Dataset excerpts
**********

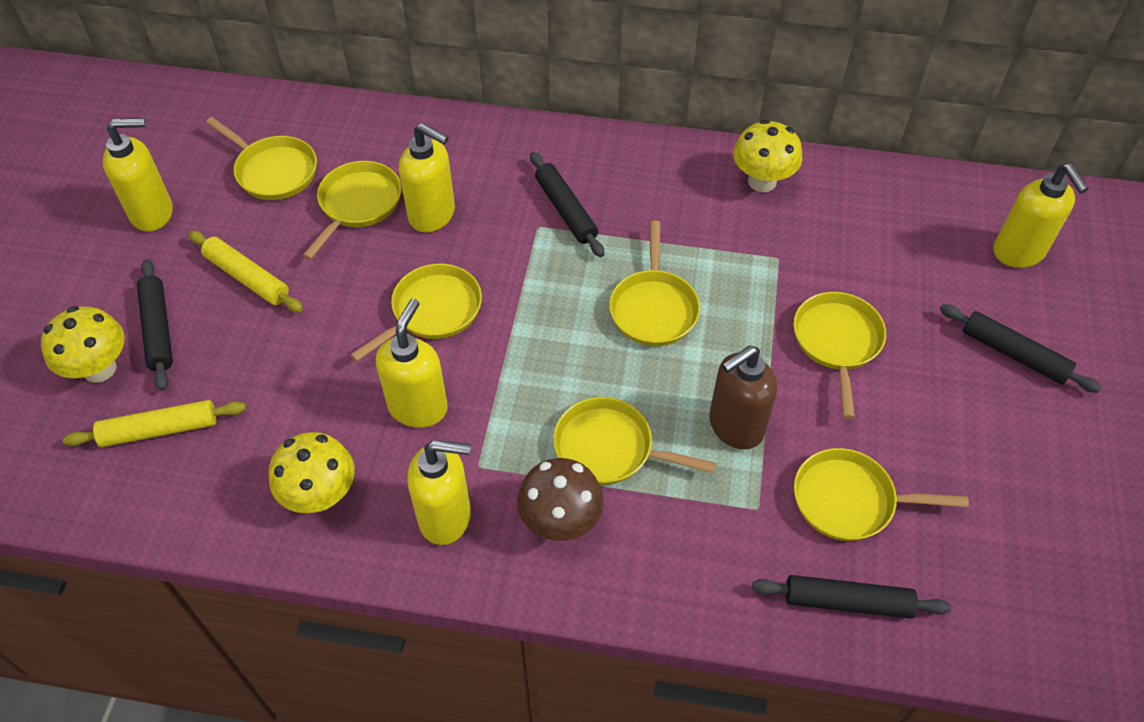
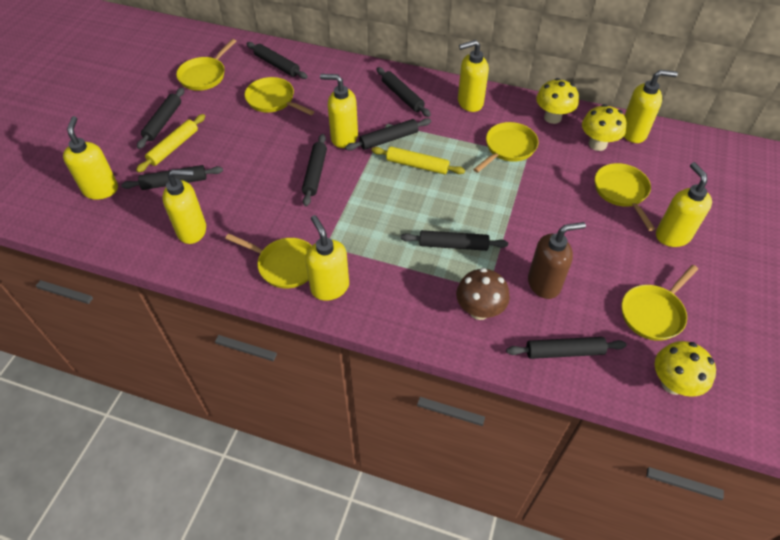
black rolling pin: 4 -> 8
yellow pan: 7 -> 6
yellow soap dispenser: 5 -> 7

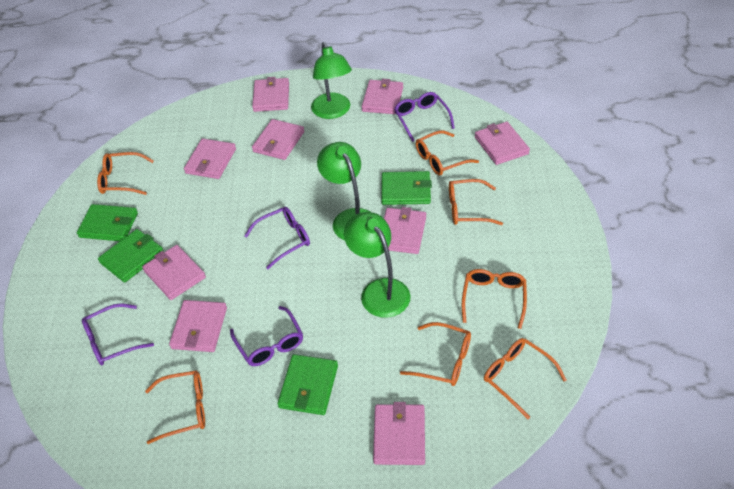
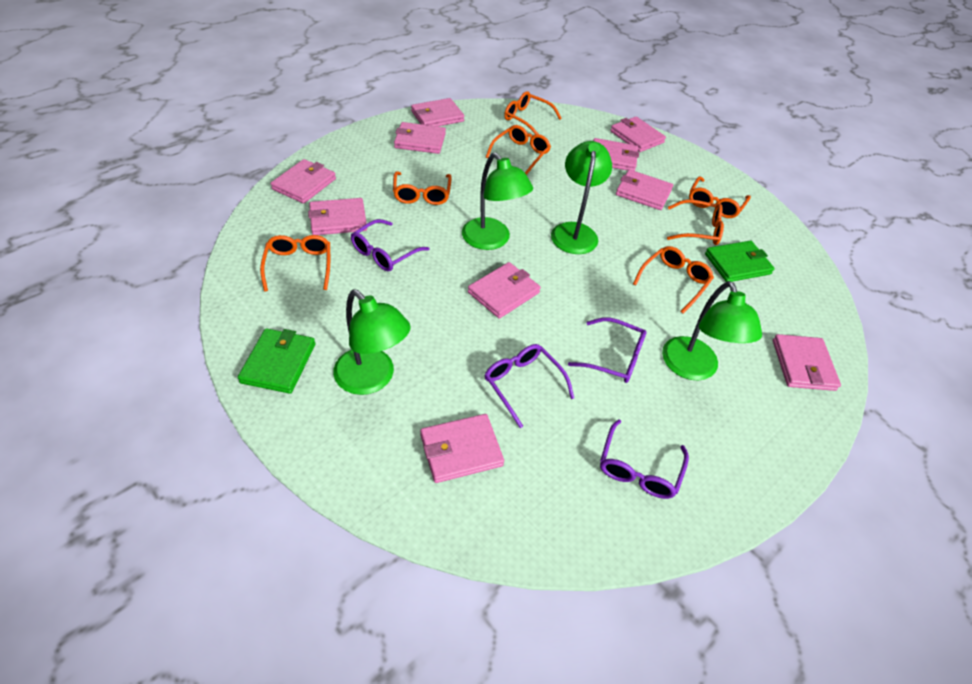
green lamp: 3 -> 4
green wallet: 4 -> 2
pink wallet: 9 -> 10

**********

What needs to be done:
Report all lines of the data that include the word "yellow".

Answer for the task:
yellow pan: 7 -> 6
yellow soap dispenser: 5 -> 7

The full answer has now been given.